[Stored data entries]
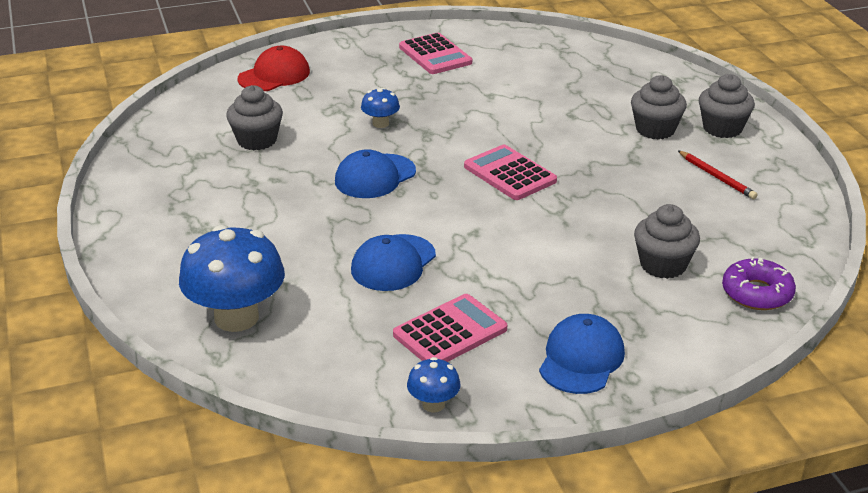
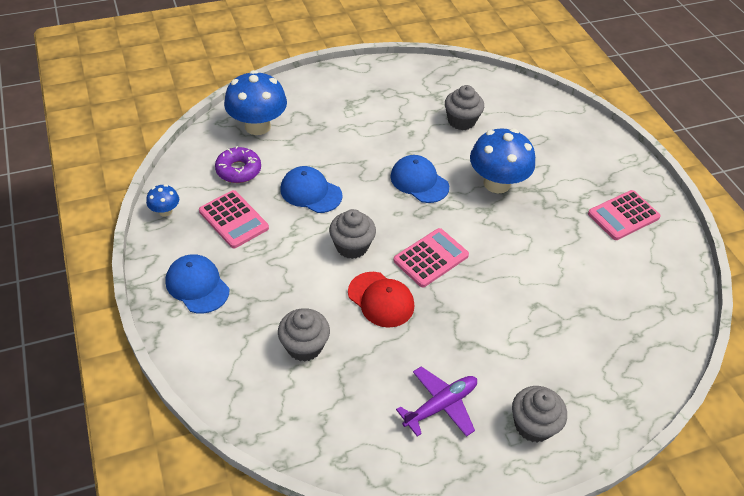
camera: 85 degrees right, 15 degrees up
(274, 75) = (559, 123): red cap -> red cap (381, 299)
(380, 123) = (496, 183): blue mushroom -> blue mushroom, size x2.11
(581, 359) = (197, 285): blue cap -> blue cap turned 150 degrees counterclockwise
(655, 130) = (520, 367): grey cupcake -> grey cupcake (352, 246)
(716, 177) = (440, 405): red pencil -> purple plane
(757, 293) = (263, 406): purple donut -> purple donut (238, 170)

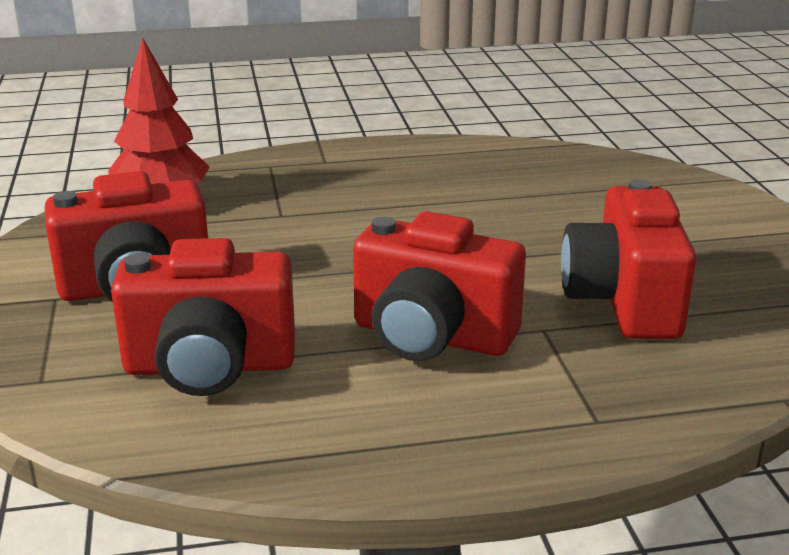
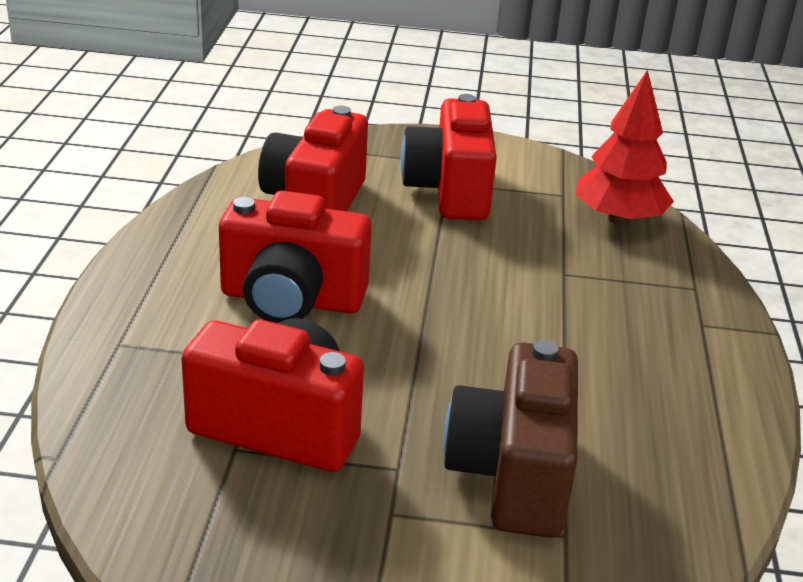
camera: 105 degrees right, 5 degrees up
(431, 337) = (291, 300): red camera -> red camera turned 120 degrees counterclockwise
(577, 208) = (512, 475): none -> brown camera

...

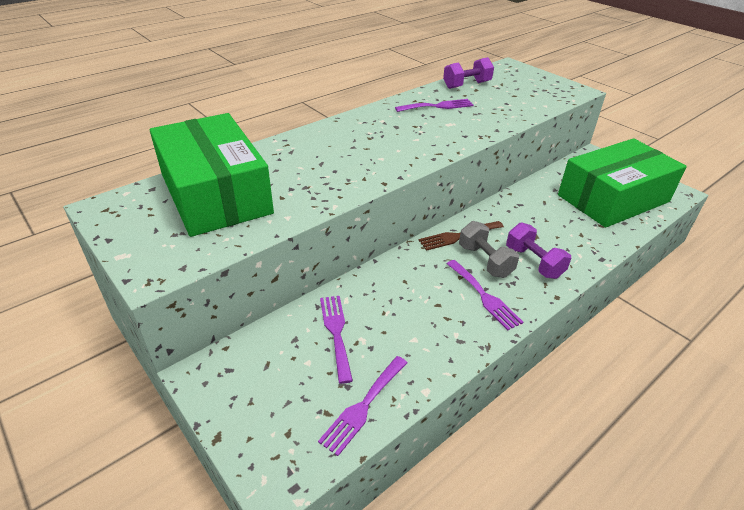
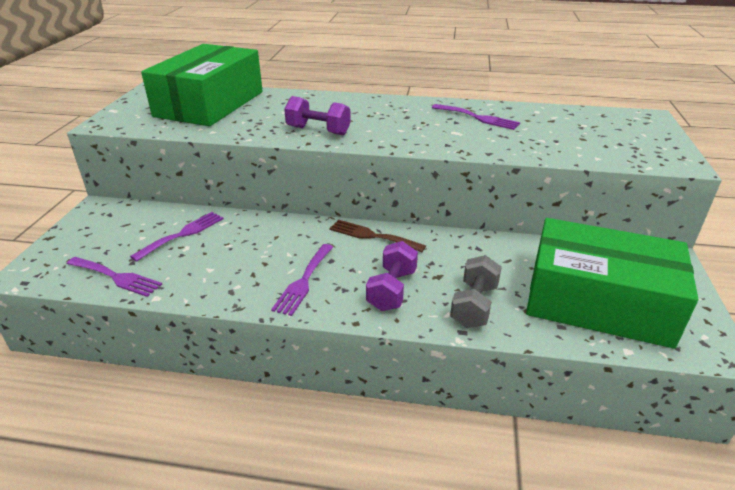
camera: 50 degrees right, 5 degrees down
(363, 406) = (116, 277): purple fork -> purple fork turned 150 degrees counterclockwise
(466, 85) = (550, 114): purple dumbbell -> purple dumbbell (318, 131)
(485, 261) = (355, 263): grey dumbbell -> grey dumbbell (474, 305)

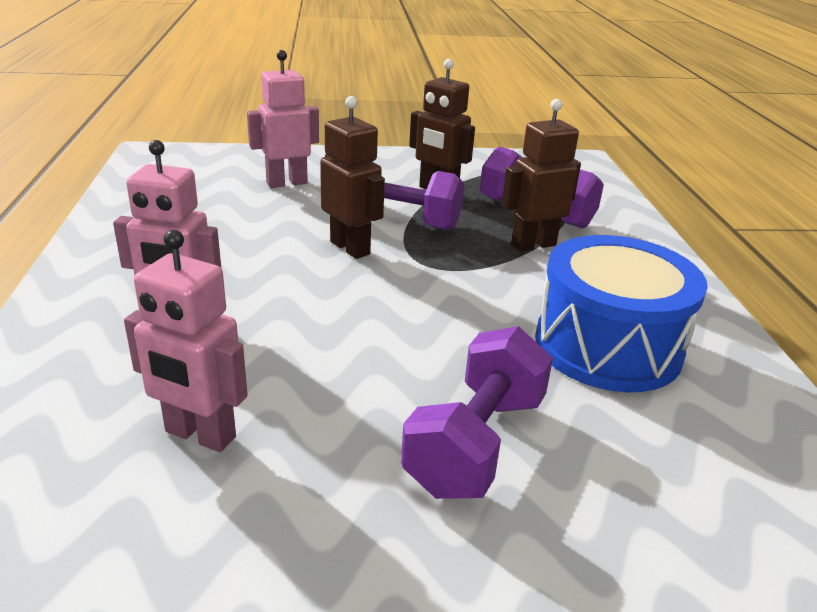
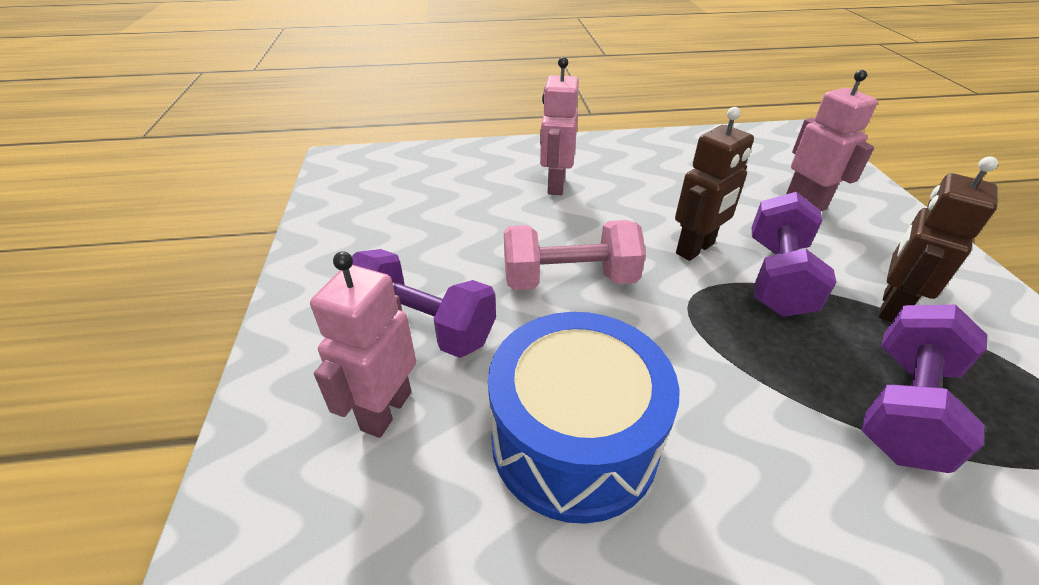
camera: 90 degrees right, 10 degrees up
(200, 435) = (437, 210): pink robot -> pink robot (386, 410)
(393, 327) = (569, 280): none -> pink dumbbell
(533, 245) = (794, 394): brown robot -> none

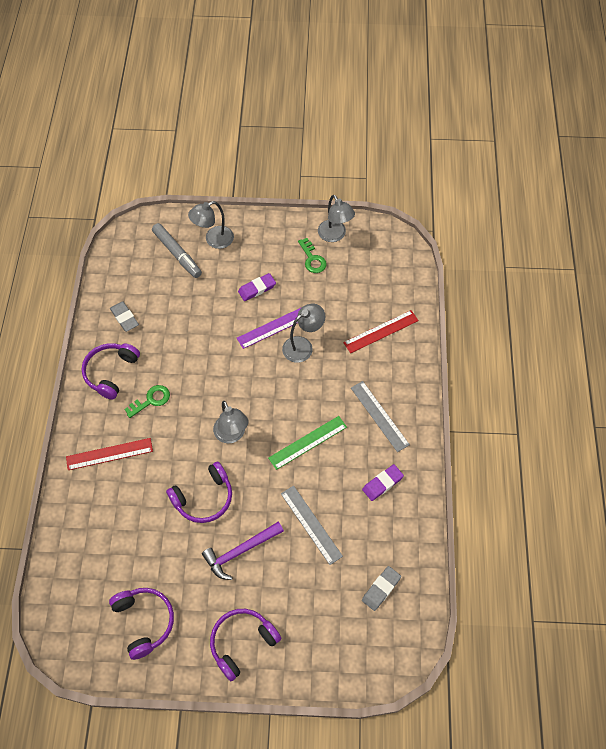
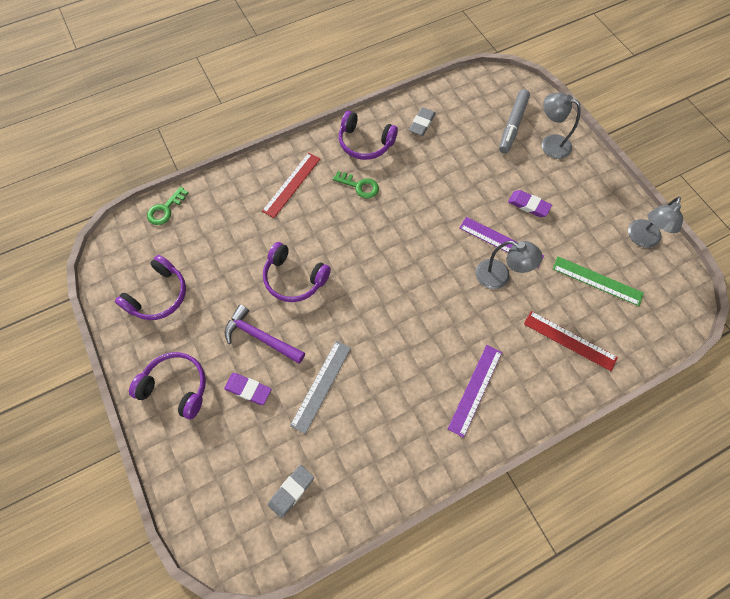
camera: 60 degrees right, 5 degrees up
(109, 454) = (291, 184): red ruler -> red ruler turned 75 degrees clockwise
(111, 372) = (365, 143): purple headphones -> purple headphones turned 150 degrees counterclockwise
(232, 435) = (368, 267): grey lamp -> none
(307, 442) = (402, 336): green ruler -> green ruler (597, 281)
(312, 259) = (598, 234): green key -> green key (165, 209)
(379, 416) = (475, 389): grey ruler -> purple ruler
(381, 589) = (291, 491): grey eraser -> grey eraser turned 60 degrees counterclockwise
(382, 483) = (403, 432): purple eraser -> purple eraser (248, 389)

Task objective =
Reproduce, word for word, only the lines in the records above from the line with "(581, 359) = (197, 285): blue" through the line with "camera: 105 degrees right, 5 degrees up", including both ends; omit the pictures.

Reply =
(581, 359) = (197, 285): blue cap -> blue cap turned 150 degrees counterclockwise
(655, 130) = (520, 367): grey cupcake -> grey cupcake (352, 246)
(716, 177) = (440, 405): red pencil -> purple plane
(757, 293) = (263, 406): purple donut -> purple donut (238, 170)

camera: 105 degrees right, 5 degrees up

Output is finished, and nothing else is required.